**What to do:** Find "(242, 190) = (685, 328): none -> white hammer" and "(382, 135) = (418, 356): none" in the records below. Copy the lines holding them and every line between, exactly, and no others.

**Available data:**
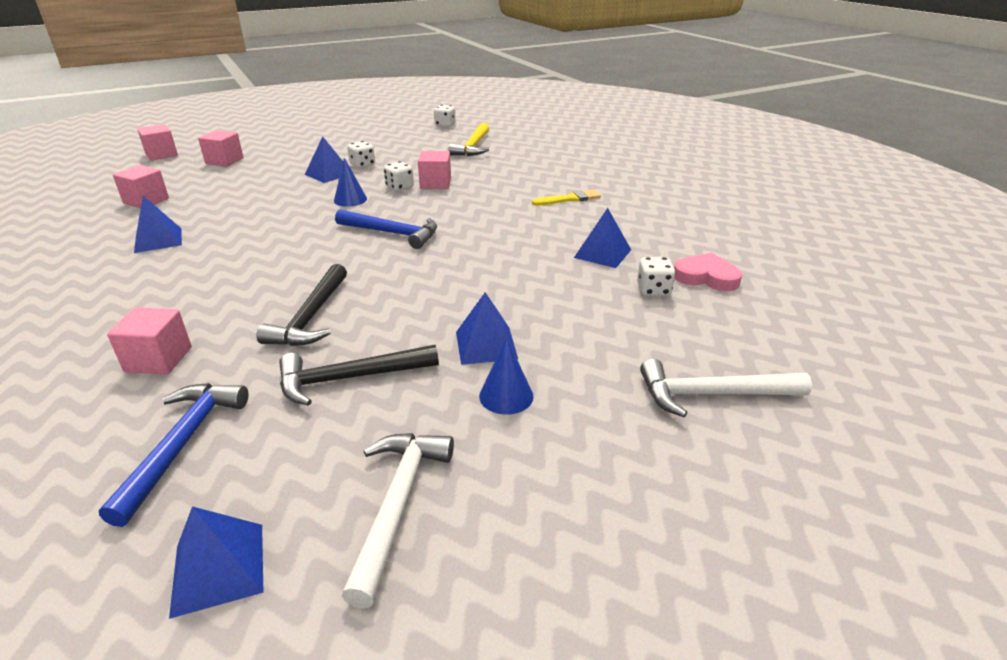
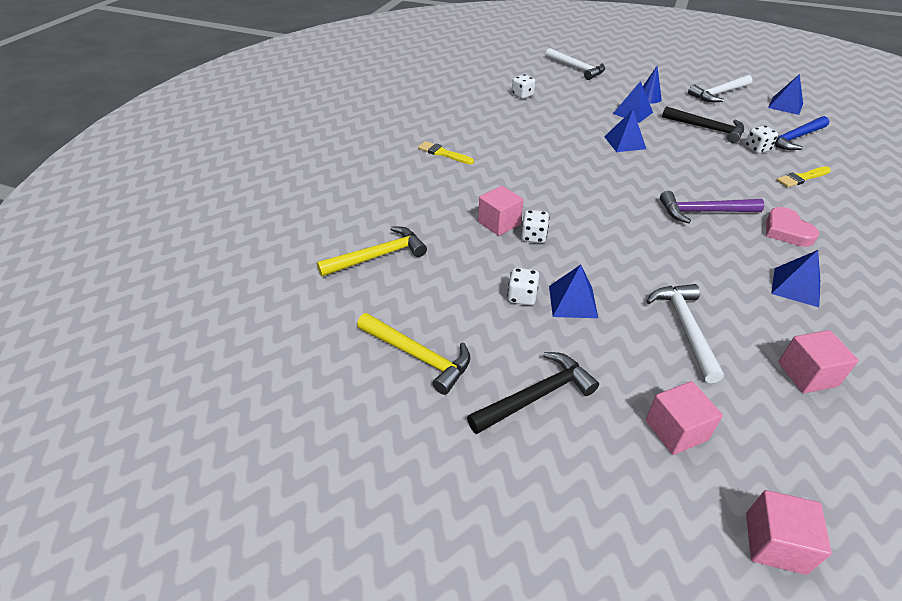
camera: 130 degrees left, 10 degrees up
(158, 359) = (802, 178): pink cube -> yellow brush
(242, 190) = (685, 328): none -> white hammer
(274, 259) = (703, 212): none -> purple hammer
(311, 317) = (705, 162): black hammer -> black hammer (536, 396)
(350, 200) = (593, 245): blue cone -> none
(382, 135) = (418, 356): none -> yellow hammer
(392, 233) = (600, 191): blue hammer -> none
(445, 125) = (314, 328): white dice -> white dice (757, 149)
(603, 253) = (506, 117): blue pyramid -> blue pyramid (624, 142)
(706, 277) = (488, 88): pink heart -> pink heart (786, 231)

**Response to the task:**
(242, 190) = (685, 328): none -> white hammer
(274, 259) = (703, 212): none -> purple hammer
(311, 317) = (705, 162): black hammer -> black hammer (536, 396)
(350, 200) = (593, 245): blue cone -> none
(382, 135) = (418, 356): none -> yellow hammer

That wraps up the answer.